Lay out the listing below as a Markdown table with the columns Row and Listing line. Number each row, include every line, and leave out the blank ones.

**Data excerpts:**
■ ■ ■ ■

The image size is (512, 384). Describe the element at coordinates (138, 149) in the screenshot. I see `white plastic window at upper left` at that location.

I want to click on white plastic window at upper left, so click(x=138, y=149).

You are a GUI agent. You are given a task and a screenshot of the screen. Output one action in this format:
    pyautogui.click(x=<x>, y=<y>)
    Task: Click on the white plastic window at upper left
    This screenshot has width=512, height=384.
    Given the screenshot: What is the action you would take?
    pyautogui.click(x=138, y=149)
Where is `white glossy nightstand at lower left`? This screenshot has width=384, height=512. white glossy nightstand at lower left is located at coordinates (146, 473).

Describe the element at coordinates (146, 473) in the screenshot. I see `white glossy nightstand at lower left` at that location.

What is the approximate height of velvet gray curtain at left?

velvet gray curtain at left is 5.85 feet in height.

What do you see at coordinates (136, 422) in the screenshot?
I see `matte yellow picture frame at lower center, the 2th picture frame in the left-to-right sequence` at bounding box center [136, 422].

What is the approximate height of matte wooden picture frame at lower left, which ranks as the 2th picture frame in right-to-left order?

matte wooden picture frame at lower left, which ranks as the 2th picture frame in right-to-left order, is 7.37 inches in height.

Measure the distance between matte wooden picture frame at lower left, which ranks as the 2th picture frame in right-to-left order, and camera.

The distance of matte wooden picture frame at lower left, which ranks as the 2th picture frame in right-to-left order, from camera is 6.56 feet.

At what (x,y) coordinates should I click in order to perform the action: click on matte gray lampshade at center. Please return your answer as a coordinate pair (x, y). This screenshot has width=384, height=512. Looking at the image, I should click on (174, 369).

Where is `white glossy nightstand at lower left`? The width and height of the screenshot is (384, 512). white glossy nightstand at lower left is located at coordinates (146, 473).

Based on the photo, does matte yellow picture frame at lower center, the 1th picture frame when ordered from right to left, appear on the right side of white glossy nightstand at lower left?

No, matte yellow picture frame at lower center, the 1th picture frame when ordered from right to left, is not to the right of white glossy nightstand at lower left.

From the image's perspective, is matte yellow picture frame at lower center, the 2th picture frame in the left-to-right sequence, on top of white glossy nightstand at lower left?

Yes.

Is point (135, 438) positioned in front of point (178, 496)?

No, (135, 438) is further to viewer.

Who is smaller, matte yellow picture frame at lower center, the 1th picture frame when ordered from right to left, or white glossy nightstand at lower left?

■ ■ ■ ■

**Solution to this exercise:**
| Row | Listing line |
|---|---|
| 1 | The image size is (512, 384). Describe the element at coordinates (138, 149) in the screenshot. I see `white plastic window at upper left` at that location. |
| 2 | I want to click on white plastic window at upper left, so click(x=138, y=149). |
| 3 | You are a GUI agent. You are given a task and a screenshot of the screen. Output one action in this format: |
| 4 |     pyautogui.click(x=<x>, y=<y>) |
| 5 |     Task: Click on the white plastic window at upper left |
| 6 |     This screenshot has width=512, height=384. |
| 7 |     Given the screenshot: What is the action you would take? |
| 8 |     pyautogui.click(x=138, y=149) |
| 9 | Where is `white glossy nightstand at lower left`? This screenshot has width=384, height=512. white glossy nightstand at lower left is located at coordinates (146, 473). |
| 10 | Describe the element at coordinates (146, 473) in the screenshot. I see `white glossy nightstand at lower left` at that location. |
| 11 | What is the approximate height of velvet gray curtain at left? |
| 12 | velvet gray curtain at left is 5.85 feet in height. |
| 13 | What do you see at coordinates (136, 422) in the screenshot? |
| 14 | I see `matte yellow picture frame at lower center, the 2th picture frame in the left-to-right sequence` at bounding box center [136, 422]. |
| 15 | What is the approximate height of matte wooden picture frame at lower left, which ranks as the 2th picture frame in right-to-left order? |
| 16 | matte wooden picture frame at lower left, which ranks as the 2th picture frame in right-to-left order, is 7.37 inches in height. |
| 17 | Measure the distance between matte wooden picture frame at lower left, which ranks as the 2th picture frame in right-to-left order, and camera. |
| 18 | The distance of matte wooden picture frame at lower left, which ranks as the 2th picture frame in right-to-left order, from camera is 6.56 feet. |
| 19 | At what (x,y) coordinates should I click in order to perform the action: click on matte gray lampshade at center. Please return your answer as a coordinate pair (x, y). This screenshot has width=384, height=512. Looking at the image, I should click on (174, 369). |
| 20 | Where is `white glossy nightstand at lower left`? The width and height of the screenshot is (384, 512). white glossy nightstand at lower left is located at coordinates (146, 473). |
| 21 | Based on the photo, does matte yellow picture frame at lower center, the 1th picture frame when ordered from right to left, appear on the right side of white glossy nightstand at lower left? |
| 22 | No, matte yellow picture frame at lower center, the 1th picture frame when ordered from right to left, is not to the right of white glossy nightstand at lower left. |
| 23 | From the image's perspective, is matte yellow picture frame at lower center, the 2th picture frame in the left-to-right sequence, on top of white glossy nightstand at lower left? |
| 24 | Yes. |
| 25 | Is point (135, 438) positioned in front of point (178, 496)? |
| 26 | No, (135, 438) is further to viewer. |
| 27 | Who is smaller, matte yellow picture frame at lower center, the 1th picture frame when ordered from right to left, or white glossy nightstand at lower left? |